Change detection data
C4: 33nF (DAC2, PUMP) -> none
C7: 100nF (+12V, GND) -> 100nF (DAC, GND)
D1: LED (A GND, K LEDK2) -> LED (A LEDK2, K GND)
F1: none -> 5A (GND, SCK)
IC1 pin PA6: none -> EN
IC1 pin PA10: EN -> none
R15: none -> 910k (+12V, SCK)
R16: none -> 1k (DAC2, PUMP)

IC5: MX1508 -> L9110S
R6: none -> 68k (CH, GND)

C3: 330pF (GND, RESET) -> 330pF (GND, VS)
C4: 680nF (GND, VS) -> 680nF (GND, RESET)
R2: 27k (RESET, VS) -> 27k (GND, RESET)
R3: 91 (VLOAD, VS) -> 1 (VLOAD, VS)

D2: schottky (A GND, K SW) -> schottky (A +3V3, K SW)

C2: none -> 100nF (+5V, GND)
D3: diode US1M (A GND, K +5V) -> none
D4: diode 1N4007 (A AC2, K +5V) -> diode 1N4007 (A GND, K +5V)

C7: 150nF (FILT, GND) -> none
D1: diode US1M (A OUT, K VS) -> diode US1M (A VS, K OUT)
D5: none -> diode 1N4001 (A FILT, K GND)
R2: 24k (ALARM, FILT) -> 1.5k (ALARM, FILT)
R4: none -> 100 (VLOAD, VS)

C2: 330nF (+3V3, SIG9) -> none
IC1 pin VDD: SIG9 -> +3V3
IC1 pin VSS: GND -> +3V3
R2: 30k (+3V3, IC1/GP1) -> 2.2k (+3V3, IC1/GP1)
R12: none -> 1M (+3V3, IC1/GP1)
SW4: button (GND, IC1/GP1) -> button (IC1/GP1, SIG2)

__Task__
In full and without alteration, repeat the records.

__Response area__
C4: 33nF (DAC2, PUMP) -> none
C7: 100nF (+12V, GND) -> 100nF (DAC, GND)
D1: LED (A GND, K LEDK2) -> LED (A LEDK2, K GND)
F1: none -> 5A (GND, SCK)
IC1 pin PA6: none -> EN
IC1 pin PA10: EN -> none
R15: none -> 910k (+12V, SCK)
R16: none -> 1k (DAC2, PUMP)

IC5: MX1508 -> L9110S
R6: none -> 68k (CH, GND)

C3: 330pF (GND, RESET) -> 330pF (GND, VS)
C4: 680nF (GND, VS) -> 680nF (GND, RESET)
R2: 27k (RESET, VS) -> 27k (GND, RESET)
R3: 91 (VLOAD, VS) -> 1 (VLOAD, VS)

D2: schottky (A GND, K SW) -> schottky (A +3V3, K SW)

C2: none -> 100nF (+5V, GND)
D3: diode US1M (A GND, K +5V) -> none
D4: diode 1N4007 (A AC2, K +5V) -> diode 1N4007 (A GND, K +5V)

C7: 150nF (FILT, GND) -> none
D1: diode US1M (A OUT, K VS) -> diode US1M (A VS, K OUT)
D5: none -> diode 1N4001 (A FILT, K GND)
R2: 24k (ALARM, FILT) -> 1.5k (ALARM, FILT)
R4: none -> 100 (VLOAD, VS)

C2: 330nF (+3V3, SIG9) -> none
IC1 pin VDD: SIG9 -> +3V3
IC1 pin VSS: GND -> +3V3
R2: 30k (+3V3, IC1/GP1) -> 2.2k (+3V3, IC1/GP1)
R12: none -> 1M (+3V3, IC1/GP1)
SW4: button (GND, IC1/GP1) -> button (IC1/GP1, SIG2)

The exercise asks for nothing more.